• **Problem statement**:
Return each line of the entries below in which the string "pyautogui" occurs, treating uppercase and lowercase letters as distinct.

• **Supplied entries**:
+++
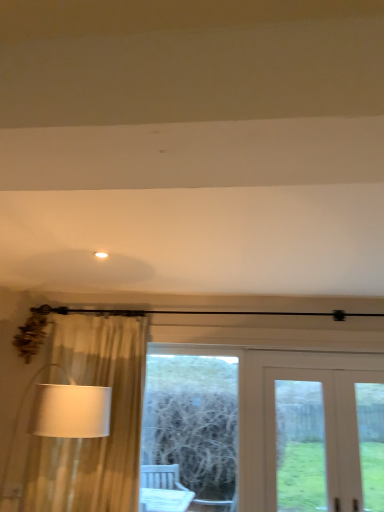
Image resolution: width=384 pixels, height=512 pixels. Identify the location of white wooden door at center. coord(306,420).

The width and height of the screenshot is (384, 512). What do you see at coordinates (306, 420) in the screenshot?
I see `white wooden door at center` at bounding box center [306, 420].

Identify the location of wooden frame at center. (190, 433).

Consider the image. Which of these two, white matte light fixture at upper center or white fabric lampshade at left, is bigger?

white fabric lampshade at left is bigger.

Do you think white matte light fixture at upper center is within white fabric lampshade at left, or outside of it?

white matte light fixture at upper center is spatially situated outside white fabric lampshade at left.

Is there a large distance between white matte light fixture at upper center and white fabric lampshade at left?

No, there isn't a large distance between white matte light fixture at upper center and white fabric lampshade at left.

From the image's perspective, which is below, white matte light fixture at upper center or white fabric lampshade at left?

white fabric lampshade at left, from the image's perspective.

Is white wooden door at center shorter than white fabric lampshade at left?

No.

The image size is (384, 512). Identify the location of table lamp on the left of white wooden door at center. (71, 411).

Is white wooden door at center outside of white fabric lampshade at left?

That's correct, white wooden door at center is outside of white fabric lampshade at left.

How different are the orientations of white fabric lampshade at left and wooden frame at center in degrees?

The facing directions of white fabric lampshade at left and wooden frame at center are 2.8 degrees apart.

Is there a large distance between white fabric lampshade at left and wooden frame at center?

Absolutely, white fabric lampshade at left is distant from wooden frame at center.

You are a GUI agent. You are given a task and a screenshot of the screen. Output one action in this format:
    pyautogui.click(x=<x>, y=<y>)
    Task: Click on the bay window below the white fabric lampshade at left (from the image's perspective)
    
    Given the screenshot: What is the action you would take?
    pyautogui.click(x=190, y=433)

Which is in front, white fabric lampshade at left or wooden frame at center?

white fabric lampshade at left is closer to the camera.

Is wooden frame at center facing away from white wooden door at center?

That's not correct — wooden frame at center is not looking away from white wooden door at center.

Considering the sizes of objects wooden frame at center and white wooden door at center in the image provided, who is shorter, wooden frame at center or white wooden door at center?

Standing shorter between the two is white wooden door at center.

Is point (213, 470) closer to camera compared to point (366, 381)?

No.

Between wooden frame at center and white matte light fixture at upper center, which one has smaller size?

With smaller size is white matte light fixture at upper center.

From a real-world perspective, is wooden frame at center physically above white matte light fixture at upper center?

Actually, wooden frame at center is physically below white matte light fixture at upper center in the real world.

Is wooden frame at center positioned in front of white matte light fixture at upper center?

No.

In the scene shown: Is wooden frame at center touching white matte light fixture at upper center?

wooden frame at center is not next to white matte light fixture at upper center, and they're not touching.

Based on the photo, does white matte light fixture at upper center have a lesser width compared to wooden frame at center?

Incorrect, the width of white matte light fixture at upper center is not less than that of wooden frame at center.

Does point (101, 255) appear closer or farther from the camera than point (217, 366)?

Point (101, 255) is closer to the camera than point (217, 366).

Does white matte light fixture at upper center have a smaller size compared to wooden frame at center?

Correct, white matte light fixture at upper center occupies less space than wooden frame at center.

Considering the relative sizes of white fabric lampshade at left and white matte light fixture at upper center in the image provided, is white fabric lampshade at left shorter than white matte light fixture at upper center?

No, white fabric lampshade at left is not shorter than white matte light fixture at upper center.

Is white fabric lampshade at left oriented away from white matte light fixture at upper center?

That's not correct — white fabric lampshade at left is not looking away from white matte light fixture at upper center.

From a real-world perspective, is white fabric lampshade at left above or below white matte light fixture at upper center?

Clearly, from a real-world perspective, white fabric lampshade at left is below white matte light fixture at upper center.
+++
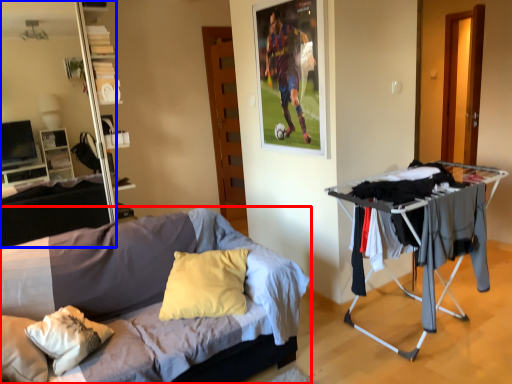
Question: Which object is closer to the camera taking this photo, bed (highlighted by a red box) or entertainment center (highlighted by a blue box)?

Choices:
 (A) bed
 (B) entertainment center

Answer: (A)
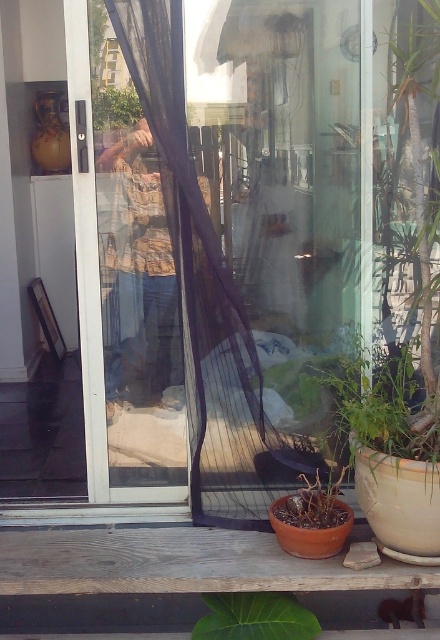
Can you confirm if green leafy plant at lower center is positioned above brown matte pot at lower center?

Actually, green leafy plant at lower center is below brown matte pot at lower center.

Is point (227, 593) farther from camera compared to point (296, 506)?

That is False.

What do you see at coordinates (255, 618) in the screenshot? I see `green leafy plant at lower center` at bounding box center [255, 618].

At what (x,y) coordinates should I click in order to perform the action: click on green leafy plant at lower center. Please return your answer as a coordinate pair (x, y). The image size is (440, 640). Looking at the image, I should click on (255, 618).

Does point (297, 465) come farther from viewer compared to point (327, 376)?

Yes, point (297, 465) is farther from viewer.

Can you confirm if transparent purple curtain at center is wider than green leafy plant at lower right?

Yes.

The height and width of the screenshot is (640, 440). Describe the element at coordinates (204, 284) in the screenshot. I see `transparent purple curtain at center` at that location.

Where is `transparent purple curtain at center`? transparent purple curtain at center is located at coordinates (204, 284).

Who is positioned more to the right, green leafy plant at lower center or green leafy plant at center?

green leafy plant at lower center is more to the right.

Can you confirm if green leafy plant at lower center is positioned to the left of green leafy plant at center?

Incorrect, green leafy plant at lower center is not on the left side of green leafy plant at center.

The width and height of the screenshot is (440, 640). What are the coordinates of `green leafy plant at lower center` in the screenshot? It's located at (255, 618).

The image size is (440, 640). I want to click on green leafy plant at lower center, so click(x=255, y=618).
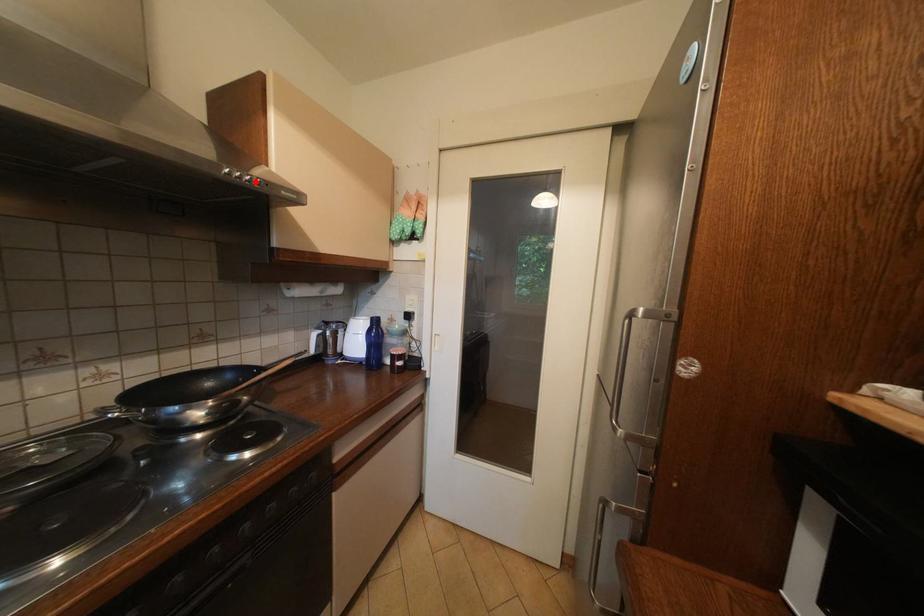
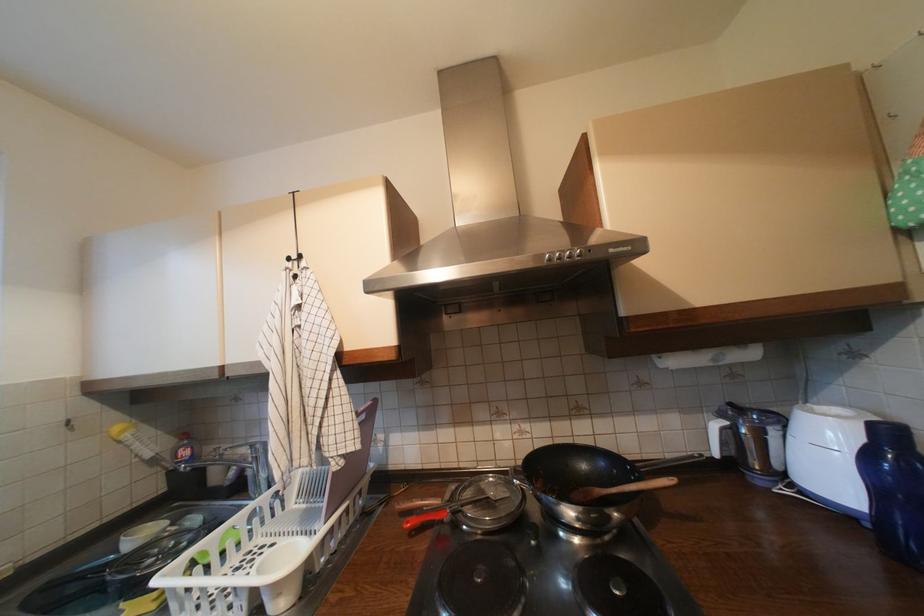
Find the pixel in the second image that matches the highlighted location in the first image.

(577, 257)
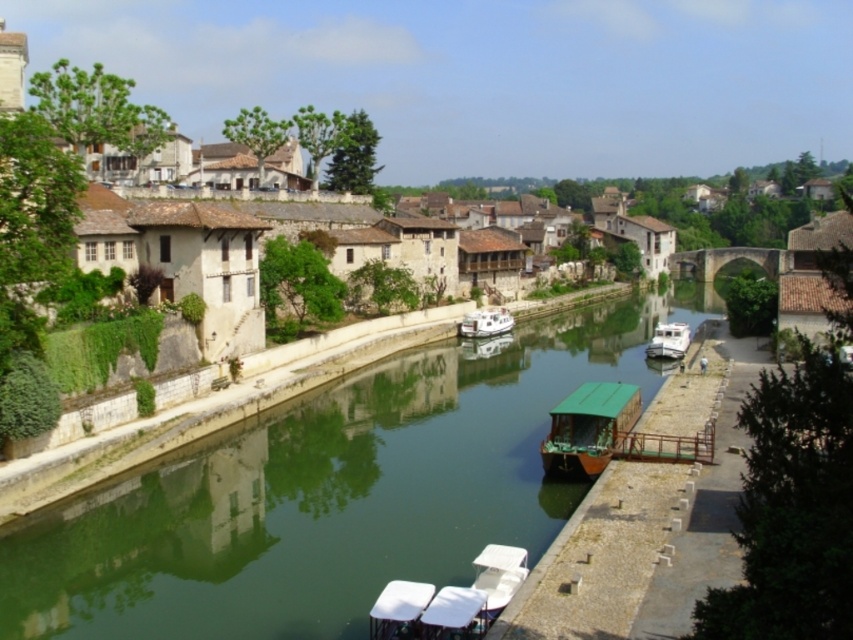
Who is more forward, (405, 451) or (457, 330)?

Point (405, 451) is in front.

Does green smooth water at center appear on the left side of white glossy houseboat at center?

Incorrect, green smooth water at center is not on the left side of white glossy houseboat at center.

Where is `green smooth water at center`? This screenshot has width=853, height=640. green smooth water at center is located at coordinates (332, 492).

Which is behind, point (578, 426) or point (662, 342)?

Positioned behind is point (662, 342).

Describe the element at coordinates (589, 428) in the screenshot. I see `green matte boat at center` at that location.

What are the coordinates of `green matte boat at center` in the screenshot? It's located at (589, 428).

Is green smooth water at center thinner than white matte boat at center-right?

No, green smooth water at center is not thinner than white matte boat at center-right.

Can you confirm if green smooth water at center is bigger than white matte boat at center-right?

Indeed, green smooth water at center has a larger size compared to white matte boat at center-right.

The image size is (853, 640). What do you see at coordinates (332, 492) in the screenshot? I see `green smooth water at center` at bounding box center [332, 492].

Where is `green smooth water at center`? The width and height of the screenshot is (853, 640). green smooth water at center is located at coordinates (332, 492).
+++
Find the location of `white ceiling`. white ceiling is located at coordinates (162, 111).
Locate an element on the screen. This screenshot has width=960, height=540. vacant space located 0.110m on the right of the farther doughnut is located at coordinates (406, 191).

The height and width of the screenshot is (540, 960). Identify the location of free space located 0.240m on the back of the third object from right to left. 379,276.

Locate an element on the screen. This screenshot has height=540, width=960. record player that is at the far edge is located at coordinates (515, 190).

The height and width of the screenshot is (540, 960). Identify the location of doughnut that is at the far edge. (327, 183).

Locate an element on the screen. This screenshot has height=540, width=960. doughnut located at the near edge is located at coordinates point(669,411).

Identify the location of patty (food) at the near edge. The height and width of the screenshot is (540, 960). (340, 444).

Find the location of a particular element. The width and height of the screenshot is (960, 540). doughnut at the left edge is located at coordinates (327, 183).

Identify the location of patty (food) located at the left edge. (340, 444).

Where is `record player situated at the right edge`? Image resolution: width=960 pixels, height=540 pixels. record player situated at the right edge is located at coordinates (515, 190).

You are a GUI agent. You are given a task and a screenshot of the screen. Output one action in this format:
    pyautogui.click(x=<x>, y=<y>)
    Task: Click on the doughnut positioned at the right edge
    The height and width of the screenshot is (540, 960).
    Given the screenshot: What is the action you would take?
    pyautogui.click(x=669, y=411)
+++
• **Finished exercise**:
    pyautogui.click(x=<x>, y=<y>)
    pyautogui.click(x=190, y=433)
    pyautogui.click(x=<x>, y=<y>)
    pyautogui.click(x=669, y=411)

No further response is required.